Records shown
============================================================

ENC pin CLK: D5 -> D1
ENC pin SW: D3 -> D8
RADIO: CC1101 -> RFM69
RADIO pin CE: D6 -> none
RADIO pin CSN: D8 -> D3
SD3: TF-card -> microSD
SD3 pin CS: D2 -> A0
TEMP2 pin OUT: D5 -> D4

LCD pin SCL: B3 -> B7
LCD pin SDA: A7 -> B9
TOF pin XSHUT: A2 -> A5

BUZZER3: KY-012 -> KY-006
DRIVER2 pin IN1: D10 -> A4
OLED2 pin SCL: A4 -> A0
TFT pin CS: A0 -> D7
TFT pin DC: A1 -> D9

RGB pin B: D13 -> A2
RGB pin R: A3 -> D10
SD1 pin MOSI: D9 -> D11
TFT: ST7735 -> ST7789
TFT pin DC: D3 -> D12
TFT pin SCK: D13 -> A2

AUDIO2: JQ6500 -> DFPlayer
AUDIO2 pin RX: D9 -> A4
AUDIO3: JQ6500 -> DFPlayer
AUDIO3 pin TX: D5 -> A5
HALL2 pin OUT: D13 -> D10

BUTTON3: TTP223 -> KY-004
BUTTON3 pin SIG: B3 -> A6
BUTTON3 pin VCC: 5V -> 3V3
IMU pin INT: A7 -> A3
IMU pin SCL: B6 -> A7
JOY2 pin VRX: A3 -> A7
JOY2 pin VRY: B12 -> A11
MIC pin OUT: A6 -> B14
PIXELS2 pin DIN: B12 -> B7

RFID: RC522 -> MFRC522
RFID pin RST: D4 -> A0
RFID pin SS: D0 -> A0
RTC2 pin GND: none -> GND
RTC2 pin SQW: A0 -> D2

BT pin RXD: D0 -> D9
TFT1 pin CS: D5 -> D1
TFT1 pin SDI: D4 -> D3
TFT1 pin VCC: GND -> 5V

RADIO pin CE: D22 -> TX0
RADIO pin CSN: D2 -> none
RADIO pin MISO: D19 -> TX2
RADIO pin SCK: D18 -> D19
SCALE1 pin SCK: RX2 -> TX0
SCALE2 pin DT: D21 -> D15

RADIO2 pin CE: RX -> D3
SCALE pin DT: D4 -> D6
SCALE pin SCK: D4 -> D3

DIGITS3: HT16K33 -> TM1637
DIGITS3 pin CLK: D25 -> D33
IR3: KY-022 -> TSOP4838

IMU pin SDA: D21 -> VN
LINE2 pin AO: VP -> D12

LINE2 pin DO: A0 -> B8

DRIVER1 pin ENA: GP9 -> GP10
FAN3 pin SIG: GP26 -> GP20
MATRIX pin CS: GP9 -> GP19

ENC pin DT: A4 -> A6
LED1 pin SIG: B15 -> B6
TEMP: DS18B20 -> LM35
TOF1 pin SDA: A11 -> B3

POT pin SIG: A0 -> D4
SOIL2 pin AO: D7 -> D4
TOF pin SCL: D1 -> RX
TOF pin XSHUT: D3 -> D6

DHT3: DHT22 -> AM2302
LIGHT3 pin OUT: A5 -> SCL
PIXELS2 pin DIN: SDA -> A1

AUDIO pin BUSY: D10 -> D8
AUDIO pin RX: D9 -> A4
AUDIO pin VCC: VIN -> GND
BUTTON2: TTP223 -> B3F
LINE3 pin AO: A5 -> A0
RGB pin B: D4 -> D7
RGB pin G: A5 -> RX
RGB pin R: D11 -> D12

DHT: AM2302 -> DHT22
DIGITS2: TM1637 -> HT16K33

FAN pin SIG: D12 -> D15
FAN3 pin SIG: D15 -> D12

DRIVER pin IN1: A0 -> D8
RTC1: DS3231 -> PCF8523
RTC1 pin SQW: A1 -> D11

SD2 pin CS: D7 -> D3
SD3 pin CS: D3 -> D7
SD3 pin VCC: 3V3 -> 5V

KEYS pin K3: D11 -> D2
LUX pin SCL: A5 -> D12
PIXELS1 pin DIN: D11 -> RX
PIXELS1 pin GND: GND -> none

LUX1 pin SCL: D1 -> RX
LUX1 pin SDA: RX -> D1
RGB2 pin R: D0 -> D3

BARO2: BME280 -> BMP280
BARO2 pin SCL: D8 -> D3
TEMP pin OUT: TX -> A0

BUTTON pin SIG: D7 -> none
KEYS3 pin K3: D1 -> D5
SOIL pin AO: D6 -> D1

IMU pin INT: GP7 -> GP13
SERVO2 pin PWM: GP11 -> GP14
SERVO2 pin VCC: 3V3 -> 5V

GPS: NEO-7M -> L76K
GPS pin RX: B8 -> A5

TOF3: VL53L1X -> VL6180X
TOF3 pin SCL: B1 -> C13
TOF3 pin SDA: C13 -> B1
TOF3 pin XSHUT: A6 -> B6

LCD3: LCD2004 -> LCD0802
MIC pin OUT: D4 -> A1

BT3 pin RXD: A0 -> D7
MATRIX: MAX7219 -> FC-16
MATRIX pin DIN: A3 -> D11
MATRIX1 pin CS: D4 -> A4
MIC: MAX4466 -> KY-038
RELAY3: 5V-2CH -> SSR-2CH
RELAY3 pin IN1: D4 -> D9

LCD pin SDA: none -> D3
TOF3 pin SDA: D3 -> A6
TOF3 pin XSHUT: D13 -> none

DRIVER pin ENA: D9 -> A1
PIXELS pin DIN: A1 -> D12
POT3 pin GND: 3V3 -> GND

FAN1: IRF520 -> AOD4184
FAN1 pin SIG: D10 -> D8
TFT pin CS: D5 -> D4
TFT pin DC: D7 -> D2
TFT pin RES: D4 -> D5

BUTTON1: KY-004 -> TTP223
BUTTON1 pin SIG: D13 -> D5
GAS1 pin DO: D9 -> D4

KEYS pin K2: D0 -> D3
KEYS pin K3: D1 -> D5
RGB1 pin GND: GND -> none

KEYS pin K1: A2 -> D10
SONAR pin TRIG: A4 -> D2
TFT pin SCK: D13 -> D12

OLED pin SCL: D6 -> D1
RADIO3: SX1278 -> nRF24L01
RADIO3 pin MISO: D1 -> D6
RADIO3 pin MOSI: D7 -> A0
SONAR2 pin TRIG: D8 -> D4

============================================================

Task to carry out
Using the records above as the source, restate each line verbatim.

Solution to this problem
ENC pin CLK: D5 -> D1
ENC pin SW: D3 -> D8
RADIO: CC1101 -> RFM69
RADIO pin CE: D6 -> none
RADIO pin CSN: D8 -> D3
SD3: TF-card -> microSD
SD3 pin CS: D2 -> A0
TEMP2 pin OUT: D5 -> D4

LCD pin SCL: B3 -> B7
LCD pin SDA: A7 -> B9
TOF pin XSHUT: A2 -> A5

BUZZER3: KY-012 -> KY-006
DRIVER2 pin IN1: D10 -> A4
OLED2 pin SCL: A4 -> A0
TFT pin CS: A0 -> D7
TFT pin DC: A1 -> D9

RGB pin B: D13 -> A2
RGB pin R: A3 -> D10
SD1 pin MOSI: D9 -> D11
TFT: ST7735 -> ST7789
TFT pin DC: D3 -> D12
TFT pin SCK: D13 -> A2

AUDIO2: JQ6500 -> DFPlayer
AUDIO2 pin RX: D9 -> A4
AUDIO3: JQ6500 -> DFPlayer
AUDIO3 pin TX: D5 -> A5
HALL2 pin OUT: D13 -> D10

BUTTON3: TTP223 -> KY-004
BUTTON3 pin SIG: B3 -> A6
BUTTON3 pin VCC: 5V -> 3V3
IMU pin INT: A7 -> A3
IMU pin SCL: B6 -> A7
JOY2 pin VRX: A3 -> A7
JOY2 pin VRY: B12 -> A11
MIC pin OUT: A6 -> B14
PIXELS2 pin DIN: B12 -> B7

RFID: RC522 -> MFRC522
RFID pin RST: D4 -> A0
RFID pin SS: D0 -> A0
RTC2 pin GND: none -> GND
RTC2 pin SQW: A0 -> D2

BT pin RXD: D0 -> D9
TFT1 pin CS: D5 -> D1
TFT1 pin SDI: D4 -> D3
TFT1 pin VCC: GND -> 5V

RADIO pin CE: D22 -> TX0
RADIO pin CSN: D2 -> none
RADIO pin MISO: D19 -> TX2
RADIO pin SCK: D18 -> D19
SCALE1 pin SCK: RX2 -> TX0
SCALE2 pin DT: D21 -> D15

RADIO2 pin CE: RX -> D3
SCALE pin DT: D4 -> D6
SCALE pin SCK: D4 -> D3

DIGITS3: HT16K33 -> TM1637
DIGITS3 pin CLK: D25 -> D33
IR3: KY-022 -> TSOP4838

IMU pin SDA: D21 -> VN
LINE2 pin AO: VP -> D12

LINE2 pin DO: A0 -> B8

DRIVER1 pin ENA: GP9 -> GP10
FAN3 pin SIG: GP26 -> GP20
MATRIX pin CS: GP9 -> GP19

ENC pin DT: A4 -> A6
LED1 pin SIG: B15 -> B6
TEMP: DS18B20 -> LM35
TOF1 pin SDA: A11 -> B3

POT pin SIG: A0 -> D4
SOIL2 pin AO: D7 -> D4
TOF pin SCL: D1 -> RX
TOF pin XSHUT: D3 -> D6

DHT3: DHT22 -> AM2302
LIGHT3 pin OUT: A5 -> SCL
PIXELS2 pin DIN: SDA -> A1

AUDIO pin BUSY: D10 -> D8
AUDIO pin RX: D9 -> A4
AUDIO pin VCC: VIN -> GND
BUTTON2: TTP223 -> B3F
LINE3 pin AO: A5 -> A0
RGB pin B: D4 -> D7
RGB pin G: A5 -> RX
RGB pin R: D11 -> D12

DHT: AM2302 -> DHT22
DIGITS2: TM1637 -> HT16K33

FAN pin SIG: D12 -> D15
FAN3 pin SIG: D15 -> D12

DRIVER pin IN1: A0 -> D8
RTC1: DS3231 -> PCF8523
RTC1 pin SQW: A1 -> D11

SD2 pin CS: D7 -> D3
SD3 pin CS: D3 -> D7
SD3 pin VCC: 3V3 -> 5V

KEYS pin K3: D11 -> D2
LUX pin SCL: A5 -> D12
PIXELS1 pin DIN: D11 -> RX
PIXELS1 pin GND: GND -> none

LUX1 pin SCL: D1 -> RX
LUX1 pin SDA: RX -> D1
RGB2 pin R: D0 -> D3

BARO2: BME280 -> BMP280
BARO2 pin SCL: D8 -> D3
TEMP pin OUT: TX -> A0

BUTTON pin SIG: D7 -> none
KEYS3 pin K3: D1 -> D5
SOIL pin AO: D6 -> D1

IMU pin INT: GP7 -> GP13
SERVO2 pin PWM: GP11 -> GP14
SERVO2 pin VCC: 3V3 -> 5V

GPS: NEO-7M -> L76K
GPS pin RX: B8 -> A5

TOF3: VL53L1X -> VL6180X
TOF3 pin SCL: B1 -> C13
TOF3 pin SDA: C13 -> B1
TOF3 pin XSHUT: A6 -> B6

LCD3: LCD2004 -> LCD0802
MIC pin OUT: D4 -> A1

BT3 pin RXD: A0 -> D7
MATRIX: MAX7219 -> FC-16
MATRIX pin DIN: A3 -> D11
MATRIX1 pin CS: D4 -> A4
MIC: MAX4466 -> KY-038
RELAY3: 5V-2CH -> SSR-2CH
RELAY3 pin IN1: D4 -> D9

LCD pin SDA: none -> D3
TOF3 pin SDA: D3 -> A6
TOF3 pin XSHUT: D13 -> none

DRIVER pin ENA: D9 -> A1
PIXELS pin DIN: A1 -> D12
POT3 pin GND: 3V3 -> GND

FAN1: IRF520 -> AOD4184
FAN1 pin SIG: D10 -> D8
TFT pin CS: D5 -> D4
TFT pin DC: D7 -> D2
TFT pin RES: D4 -> D5

BUTTON1: KY-004 -> TTP223
BUTTON1 pin SIG: D13 -> D5
GAS1 pin DO: D9 -> D4

KEYS pin K2: D0 -> D3
KEYS pin K3: D1 -> D5
RGB1 pin GND: GND -> none

KEYS pin K1: A2 -> D10
SONAR pin TRIG: A4 -> D2
TFT pin SCK: D13 -> D12

OLED pin SCL: D6 -> D1
RADIO3: SX1278 -> nRF24L01
RADIO3 pin MISO: D1 -> D6
RADIO3 pin MOSI: D7 -> A0
SONAR2 pin TRIG: D8 -> D4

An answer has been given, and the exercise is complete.